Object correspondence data
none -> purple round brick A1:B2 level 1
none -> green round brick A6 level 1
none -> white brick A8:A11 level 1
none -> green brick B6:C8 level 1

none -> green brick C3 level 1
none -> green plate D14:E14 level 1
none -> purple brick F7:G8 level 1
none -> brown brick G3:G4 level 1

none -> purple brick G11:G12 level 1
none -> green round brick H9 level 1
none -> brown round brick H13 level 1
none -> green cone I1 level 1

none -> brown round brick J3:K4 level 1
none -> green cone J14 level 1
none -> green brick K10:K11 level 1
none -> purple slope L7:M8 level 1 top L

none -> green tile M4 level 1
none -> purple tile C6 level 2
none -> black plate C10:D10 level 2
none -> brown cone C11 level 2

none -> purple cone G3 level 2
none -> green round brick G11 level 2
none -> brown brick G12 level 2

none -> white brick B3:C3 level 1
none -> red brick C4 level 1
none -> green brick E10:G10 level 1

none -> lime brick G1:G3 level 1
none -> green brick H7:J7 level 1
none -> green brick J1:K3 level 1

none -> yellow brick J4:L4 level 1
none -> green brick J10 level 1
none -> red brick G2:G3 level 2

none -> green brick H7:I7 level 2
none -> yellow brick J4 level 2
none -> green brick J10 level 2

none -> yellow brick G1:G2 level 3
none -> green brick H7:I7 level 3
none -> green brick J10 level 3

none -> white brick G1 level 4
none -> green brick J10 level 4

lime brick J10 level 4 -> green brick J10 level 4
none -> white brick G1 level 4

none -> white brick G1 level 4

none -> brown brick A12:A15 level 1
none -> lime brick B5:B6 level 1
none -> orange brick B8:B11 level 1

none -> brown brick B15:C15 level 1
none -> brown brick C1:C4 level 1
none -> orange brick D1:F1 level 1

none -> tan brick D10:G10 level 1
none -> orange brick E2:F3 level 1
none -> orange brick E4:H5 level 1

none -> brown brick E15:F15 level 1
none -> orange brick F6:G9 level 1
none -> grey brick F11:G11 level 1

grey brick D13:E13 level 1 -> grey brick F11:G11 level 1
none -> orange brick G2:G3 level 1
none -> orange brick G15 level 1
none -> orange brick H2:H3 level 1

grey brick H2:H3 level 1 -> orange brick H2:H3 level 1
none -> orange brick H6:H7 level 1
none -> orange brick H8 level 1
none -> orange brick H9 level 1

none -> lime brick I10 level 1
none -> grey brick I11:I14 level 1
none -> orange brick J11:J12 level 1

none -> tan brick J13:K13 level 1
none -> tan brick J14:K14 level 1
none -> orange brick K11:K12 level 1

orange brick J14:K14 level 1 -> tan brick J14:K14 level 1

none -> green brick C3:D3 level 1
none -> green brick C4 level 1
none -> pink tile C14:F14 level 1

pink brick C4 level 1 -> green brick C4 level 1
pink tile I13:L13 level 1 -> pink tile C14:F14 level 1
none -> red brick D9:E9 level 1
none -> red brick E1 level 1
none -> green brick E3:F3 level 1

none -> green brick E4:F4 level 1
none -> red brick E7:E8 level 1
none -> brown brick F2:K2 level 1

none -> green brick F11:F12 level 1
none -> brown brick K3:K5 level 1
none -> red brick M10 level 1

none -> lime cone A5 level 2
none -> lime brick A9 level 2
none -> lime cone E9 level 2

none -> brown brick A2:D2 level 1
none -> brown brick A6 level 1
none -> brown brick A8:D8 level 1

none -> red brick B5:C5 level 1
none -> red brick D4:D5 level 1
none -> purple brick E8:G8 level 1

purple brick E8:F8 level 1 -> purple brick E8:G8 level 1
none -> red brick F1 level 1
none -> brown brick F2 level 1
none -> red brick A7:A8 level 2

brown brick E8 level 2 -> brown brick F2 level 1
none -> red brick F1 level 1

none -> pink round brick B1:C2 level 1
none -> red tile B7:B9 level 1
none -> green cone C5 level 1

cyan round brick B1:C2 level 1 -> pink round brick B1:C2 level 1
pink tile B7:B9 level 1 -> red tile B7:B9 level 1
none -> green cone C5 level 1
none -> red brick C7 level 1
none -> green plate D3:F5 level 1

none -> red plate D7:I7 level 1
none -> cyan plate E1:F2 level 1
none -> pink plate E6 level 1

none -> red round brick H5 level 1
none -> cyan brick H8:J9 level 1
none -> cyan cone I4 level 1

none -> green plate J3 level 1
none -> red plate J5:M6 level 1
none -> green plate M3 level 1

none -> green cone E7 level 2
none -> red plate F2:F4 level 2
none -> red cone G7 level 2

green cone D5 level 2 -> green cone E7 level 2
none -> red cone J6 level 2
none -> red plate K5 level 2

▶ **Exercise aim**:
The answer must consist of every line above that contains the word "tile".

▶ **Reply**:
none -> green tile M4 level 1
none -> purple tile C6 level 2
none -> pink tile C14:F14 level 1
pink tile I13:L13 level 1 -> pink tile C14:F14 level 1
none -> red tile B7:B9 level 1
pink tile B7:B9 level 1 -> red tile B7:B9 level 1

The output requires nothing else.